▶ ASSIGNMENT:
Transcribe word for word the section of the records below that opens with the line containing "TP2: test point (NET3) -> none" and closes with the line containing "R17: 470 (3V3, NET16) -> 470 (NET6, NET16)"; drop every picture.

▶ DATA:
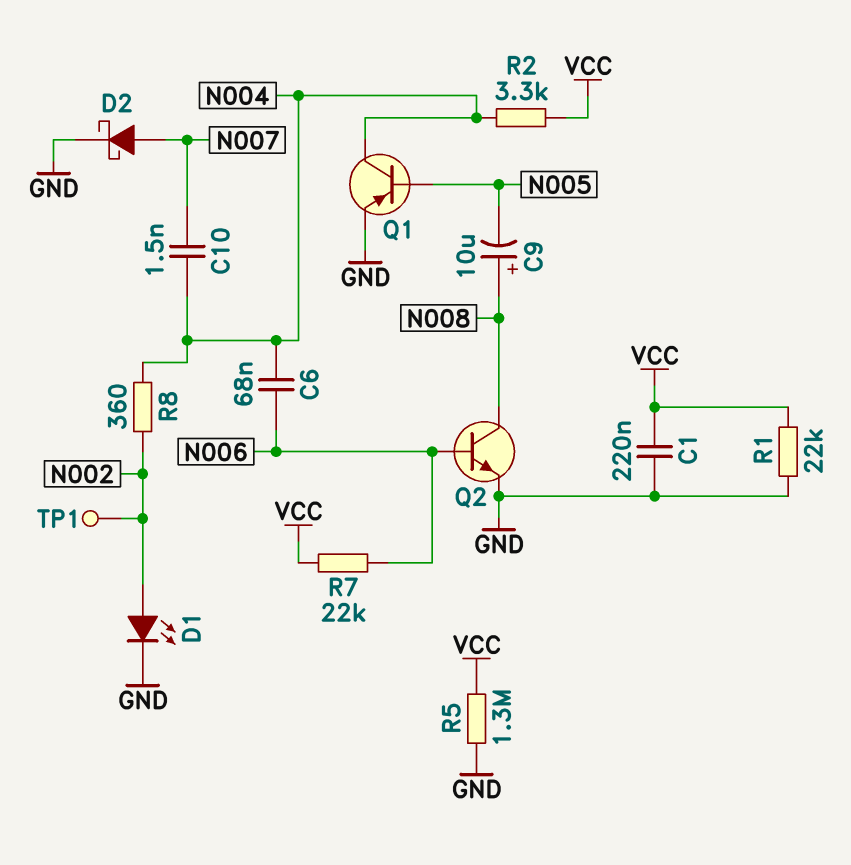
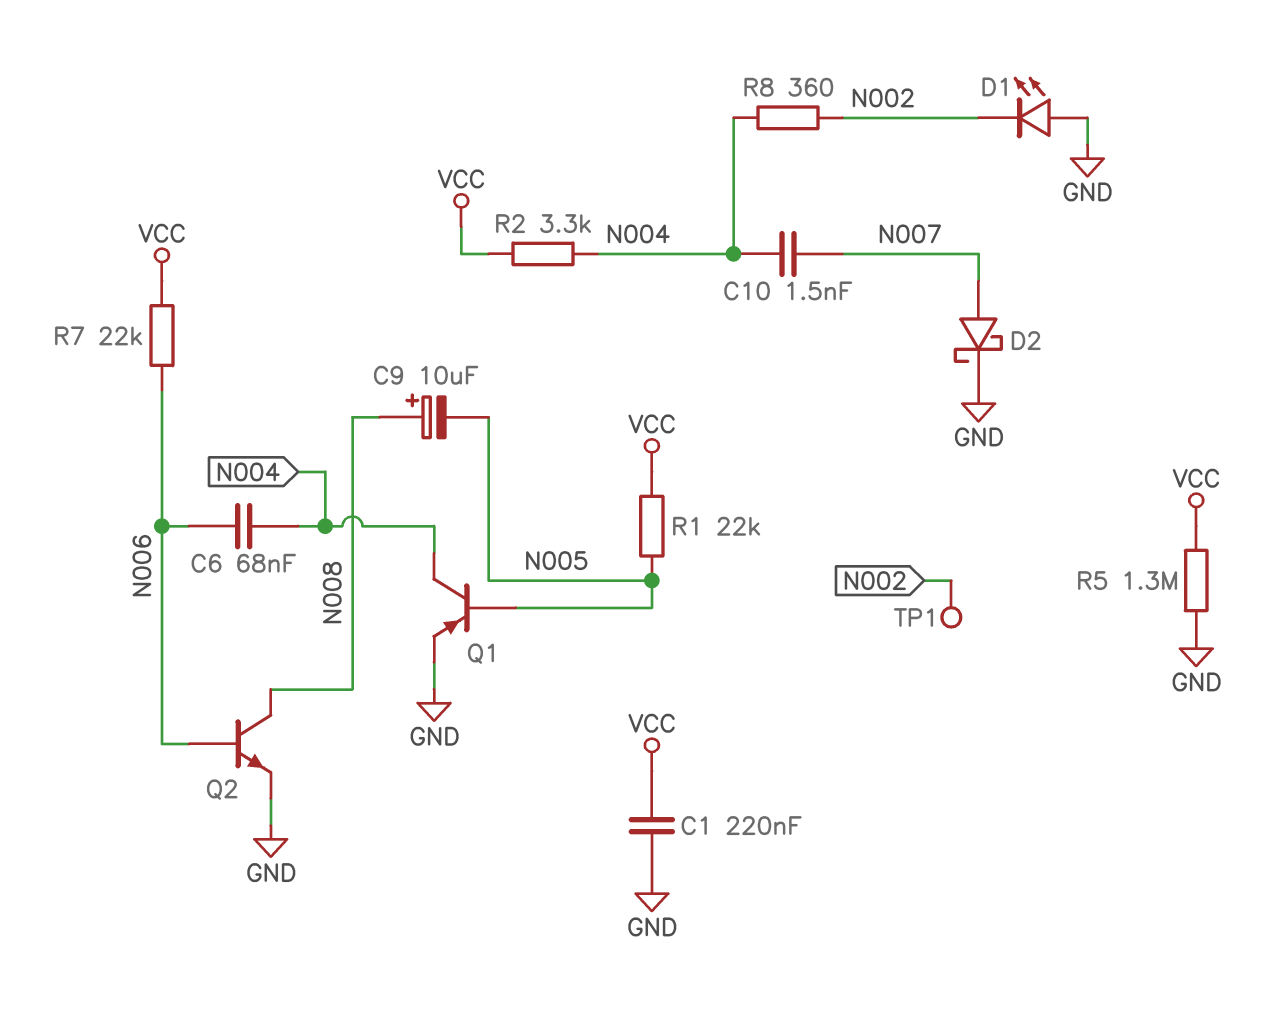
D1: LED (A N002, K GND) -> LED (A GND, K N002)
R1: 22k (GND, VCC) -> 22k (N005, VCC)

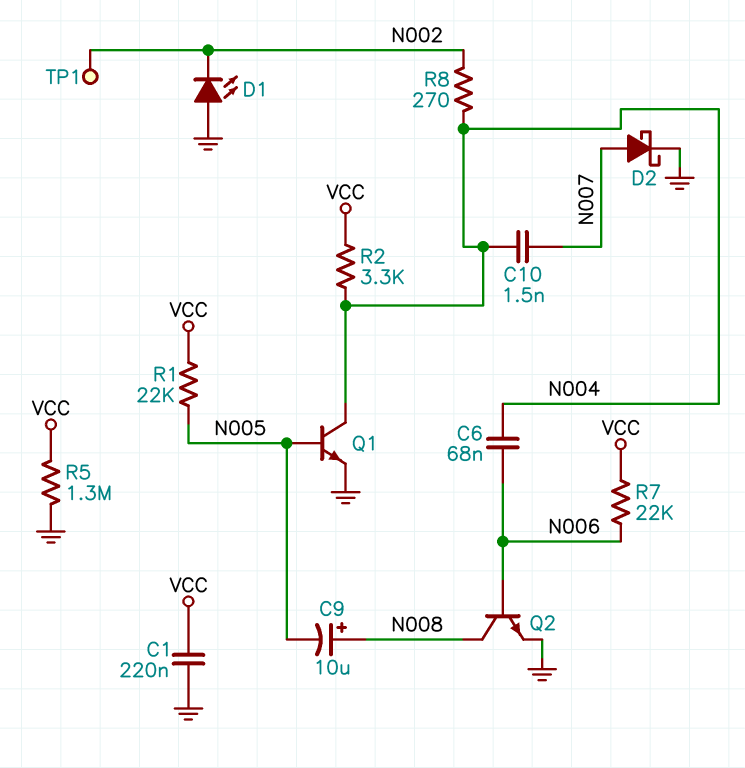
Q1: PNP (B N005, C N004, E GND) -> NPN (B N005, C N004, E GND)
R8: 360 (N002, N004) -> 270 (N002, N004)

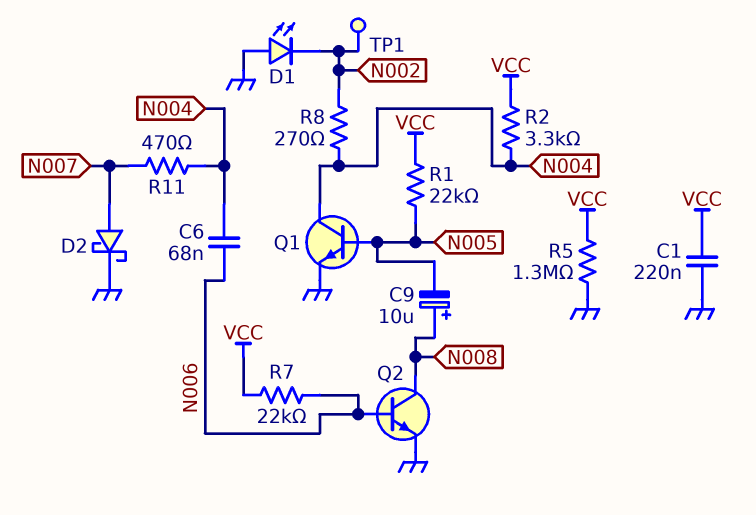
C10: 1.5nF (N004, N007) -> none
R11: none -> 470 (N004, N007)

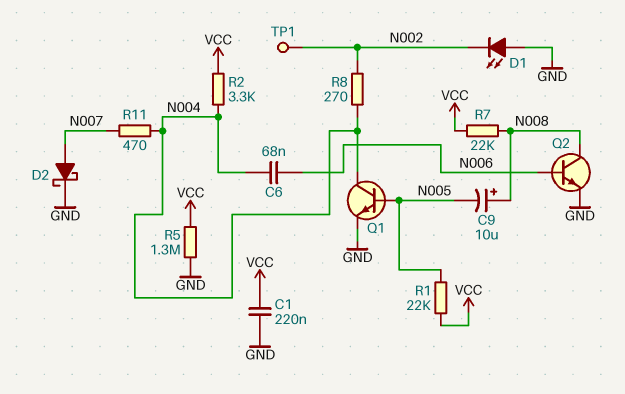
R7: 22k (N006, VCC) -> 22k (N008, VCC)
--
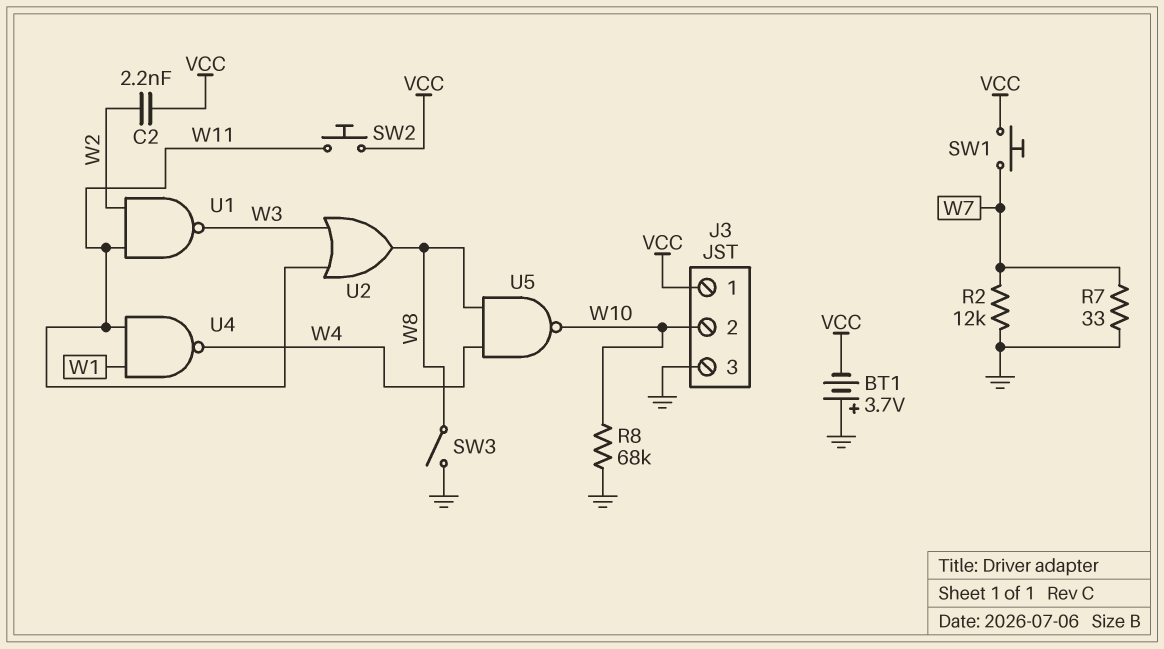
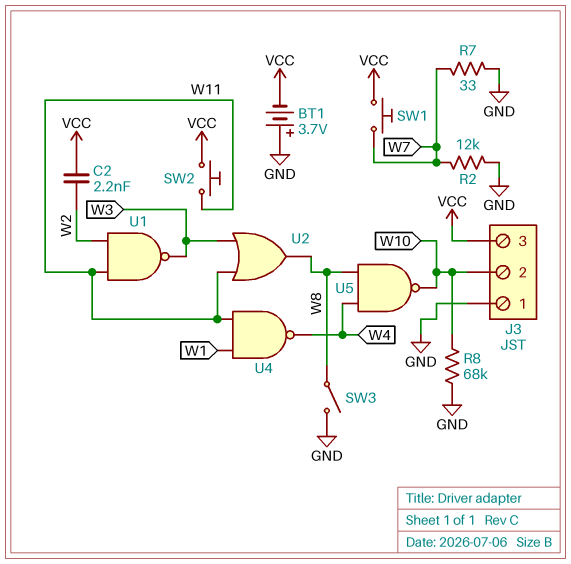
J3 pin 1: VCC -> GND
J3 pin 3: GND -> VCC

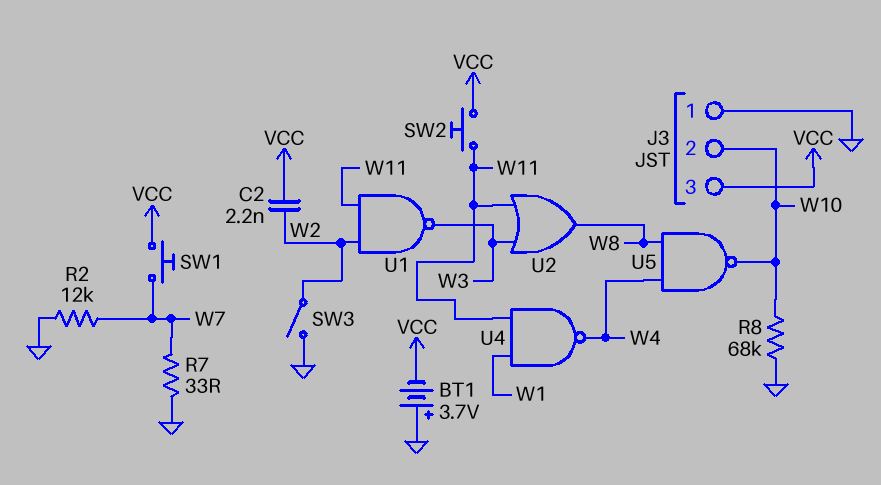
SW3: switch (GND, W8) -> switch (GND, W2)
---
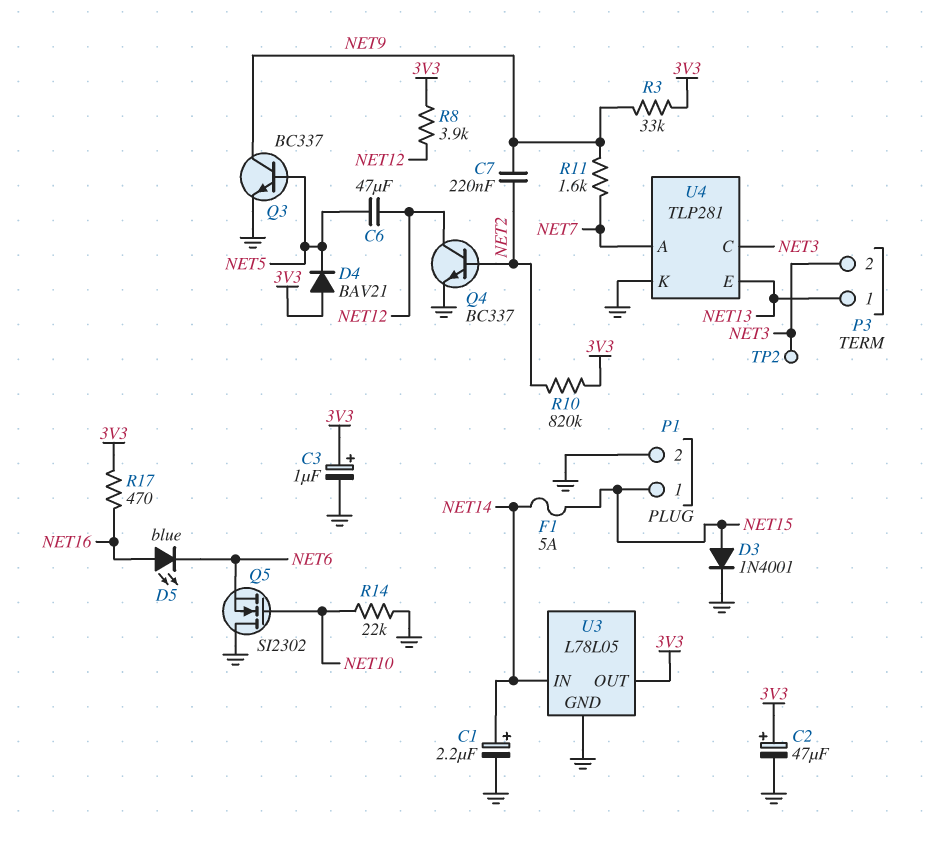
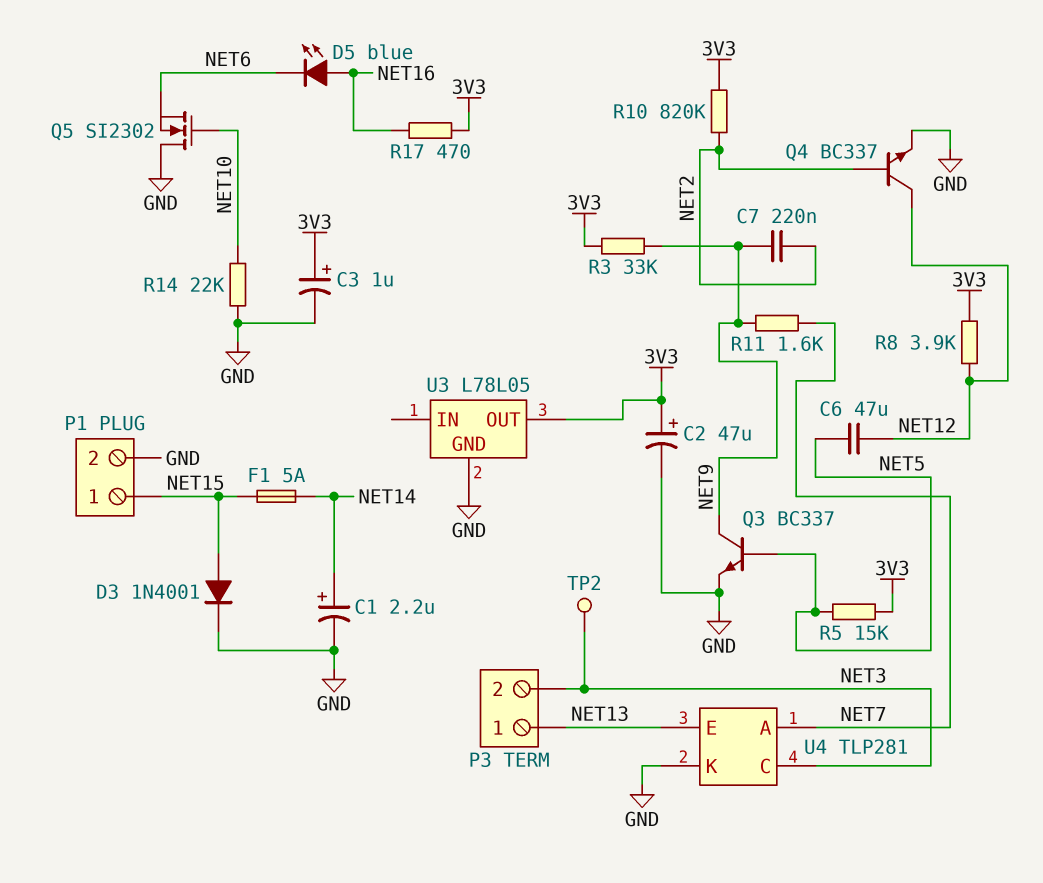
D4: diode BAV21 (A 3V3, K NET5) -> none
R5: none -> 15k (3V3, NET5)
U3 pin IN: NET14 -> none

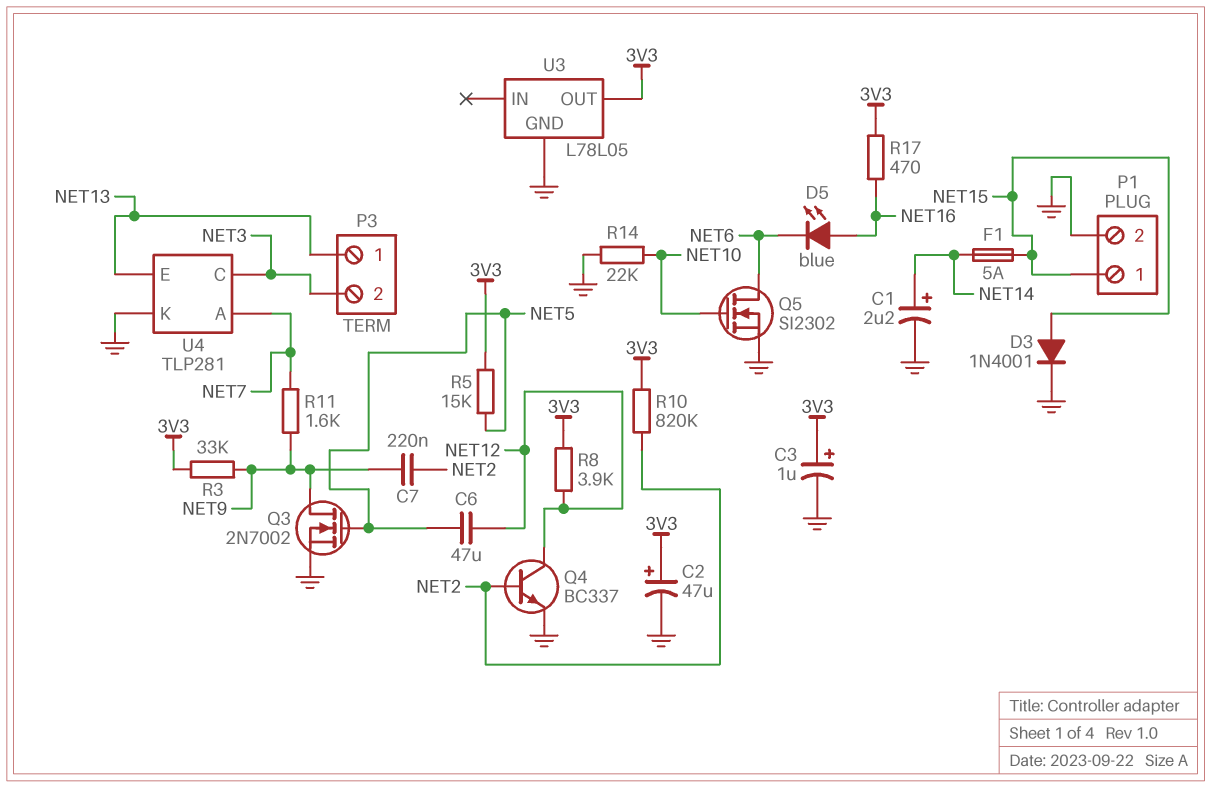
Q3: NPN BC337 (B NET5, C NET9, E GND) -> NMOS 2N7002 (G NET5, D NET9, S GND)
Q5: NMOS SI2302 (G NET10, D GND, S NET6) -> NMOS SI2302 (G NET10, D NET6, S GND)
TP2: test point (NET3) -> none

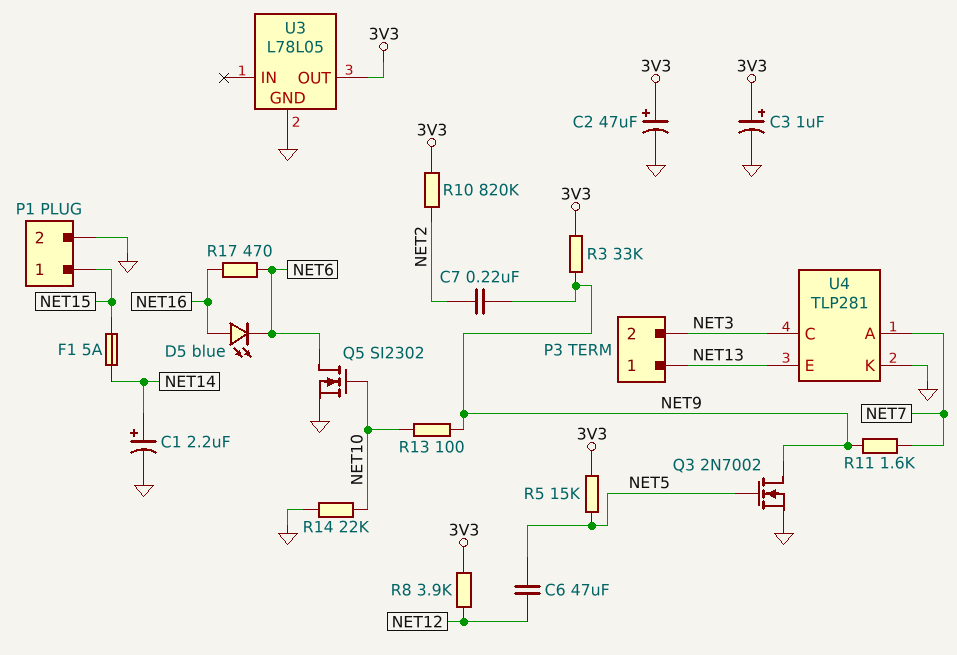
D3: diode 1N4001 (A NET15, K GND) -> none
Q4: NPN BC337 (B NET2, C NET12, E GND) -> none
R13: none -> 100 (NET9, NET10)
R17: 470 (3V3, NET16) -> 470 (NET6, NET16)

▶ SOLUTION BELOW:
TP2: test point (NET3) -> none

D3: diode 1N4001 (A NET15, K GND) -> none
Q4: NPN BC337 (B NET2, C NET12, E GND) -> none
R13: none -> 100 (NET9, NET10)
R17: 470 (3V3, NET16) -> 470 (NET6, NET16)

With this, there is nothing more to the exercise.